Data records:

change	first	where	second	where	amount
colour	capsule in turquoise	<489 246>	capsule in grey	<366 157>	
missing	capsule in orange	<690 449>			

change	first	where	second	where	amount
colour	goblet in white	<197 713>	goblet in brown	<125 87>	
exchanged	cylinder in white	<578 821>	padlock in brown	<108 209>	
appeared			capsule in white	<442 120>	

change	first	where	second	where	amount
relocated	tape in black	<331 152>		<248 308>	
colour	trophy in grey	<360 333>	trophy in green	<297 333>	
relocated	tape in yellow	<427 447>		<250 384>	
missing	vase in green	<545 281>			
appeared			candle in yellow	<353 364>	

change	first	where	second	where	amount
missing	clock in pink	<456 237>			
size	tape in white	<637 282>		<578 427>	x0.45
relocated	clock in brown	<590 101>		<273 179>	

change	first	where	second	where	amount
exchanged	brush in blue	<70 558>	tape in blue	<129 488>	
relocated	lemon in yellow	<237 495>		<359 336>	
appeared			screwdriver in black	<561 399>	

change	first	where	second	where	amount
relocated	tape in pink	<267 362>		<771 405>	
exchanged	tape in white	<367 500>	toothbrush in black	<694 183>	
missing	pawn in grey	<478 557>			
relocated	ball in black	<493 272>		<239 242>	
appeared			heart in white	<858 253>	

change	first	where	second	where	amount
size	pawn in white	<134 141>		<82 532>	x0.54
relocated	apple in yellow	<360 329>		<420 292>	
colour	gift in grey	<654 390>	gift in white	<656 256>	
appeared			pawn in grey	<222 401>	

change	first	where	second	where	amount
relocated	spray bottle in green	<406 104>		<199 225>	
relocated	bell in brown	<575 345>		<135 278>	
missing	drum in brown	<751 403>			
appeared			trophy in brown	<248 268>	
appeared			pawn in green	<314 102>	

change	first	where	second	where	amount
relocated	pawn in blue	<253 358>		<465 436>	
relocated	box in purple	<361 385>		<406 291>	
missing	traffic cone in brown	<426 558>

## Goal of the exercise:
Having read the entries, output all of them verbatim.

## Response:
change	first	where	second	where	amount
colour	capsule in turquoise	<489 246>	capsule in grey	<366 157>	
missing	capsule in orange	<690 449>			

change	first	where	second	where	amount
colour	goblet in white	<197 713>	goblet in brown	<125 87>	
exchanged	cylinder in white	<578 821>	padlock in brown	<108 209>	
appeared			capsule in white	<442 120>	

change	first	where	second	where	amount
relocated	tape in black	<331 152>		<248 308>	
colour	trophy in grey	<360 333>	trophy in green	<297 333>	
relocated	tape in yellow	<427 447>		<250 384>	
missing	vase in green	<545 281>			
appeared			candle in yellow	<353 364>	

change	first	where	second	where	amount
missing	clock in pink	<456 237>			
size	tape in white	<637 282>		<578 427>	x0.45
relocated	clock in brown	<590 101>		<273 179>	

change	first	where	second	where	amount
exchanged	brush in blue	<70 558>	tape in blue	<129 488>	
relocated	lemon in yellow	<237 495>		<359 336>	
appeared			screwdriver in black	<561 399>	

change	first	where	second	where	amount
relocated	tape in pink	<267 362>		<771 405>	
exchanged	tape in white	<367 500>	toothbrush in black	<694 183>	
missing	pawn in grey	<478 557>			
relocated	ball in black	<493 272>		<239 242>	
appeared			heart in white	<858 253>	

change	first	where	second	where	amount
size	pawn in white	<134 141>		<82 532>	x0.54
relocated	apple in yellow	<360 329>		<420 292>	
colour	gift in grey	<654 390>	gift in white	<656 256>	
appeared			pawn in grey	<222 401>	

change	first	where	second	where	amount
relocated	spray bottle in green	<406 104>		<199 225>	
relocated	bell in brown	<575 345>		<135 278>	
missing	drum in brown	<751 403>			
appeared			trophy in brown	<248 268>	
appeared			pawn in green	<314 102>	

change	first	where	second	where	amount
relocated	pawn in blue	<253 358>		<465 436>	
relocated	box in purple	<361 385>		<406 291>	
missing	traffic cone in brown	<426 558>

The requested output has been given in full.